What is expected: Once the line holding "turquoise ball: 14 -> 11" is found in the listing below, write it out and each later line exactly, up to and including the one holding "turquoise phone: 5 -> 2".

Data in this exercise:
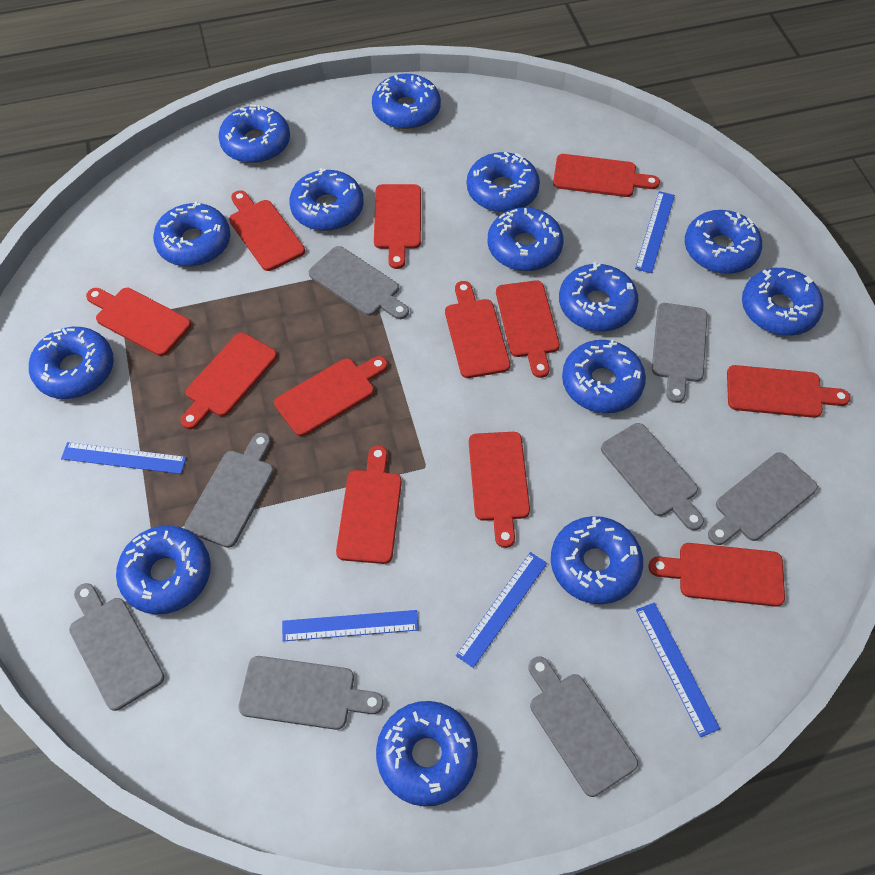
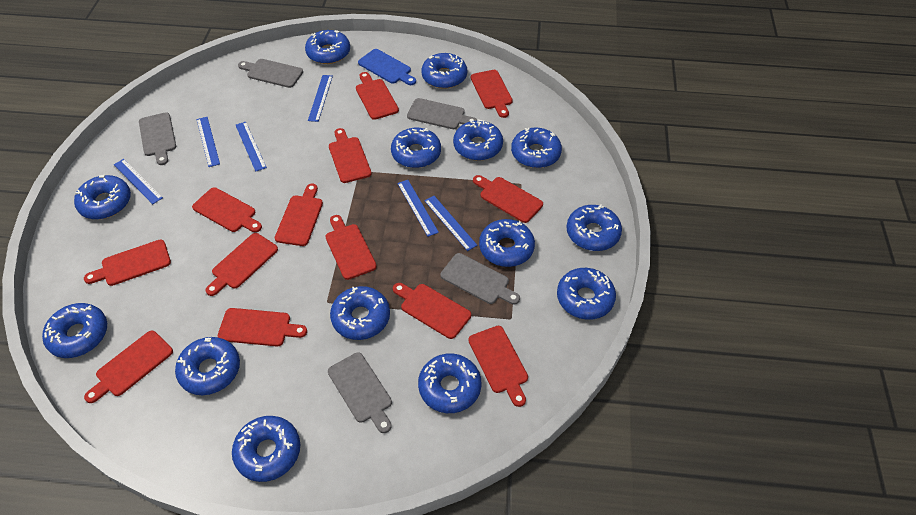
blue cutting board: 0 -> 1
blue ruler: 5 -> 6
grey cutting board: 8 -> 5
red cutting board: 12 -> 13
--
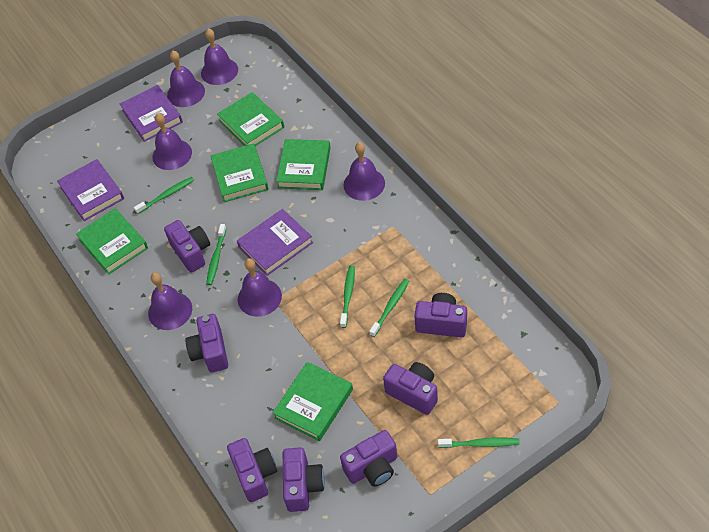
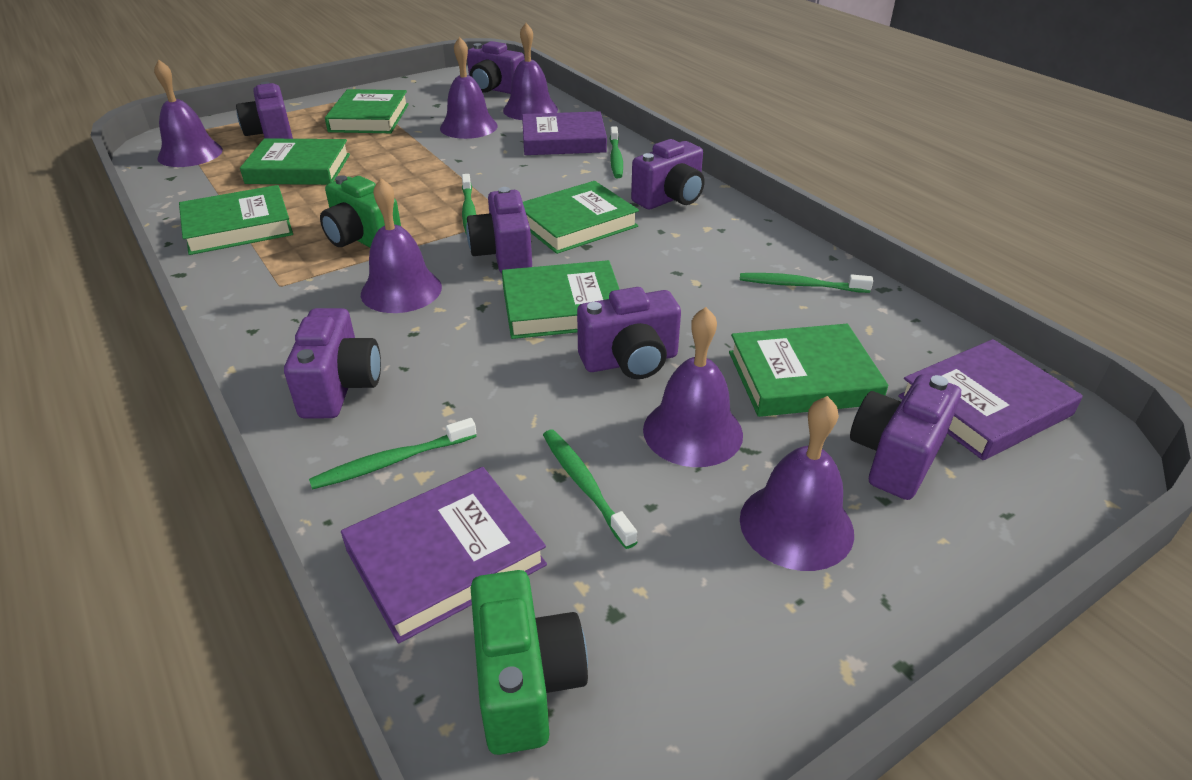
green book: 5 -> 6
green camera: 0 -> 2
--
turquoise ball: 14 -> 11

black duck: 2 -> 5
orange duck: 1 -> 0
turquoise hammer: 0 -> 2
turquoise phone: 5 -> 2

Answer space:
turquoise ball: 14 -> 11

black duck: 2 -> 5
orange duck: 1 -> 0
turquoise hammer: 0 -> 2
turquoise phone: 5 -> 2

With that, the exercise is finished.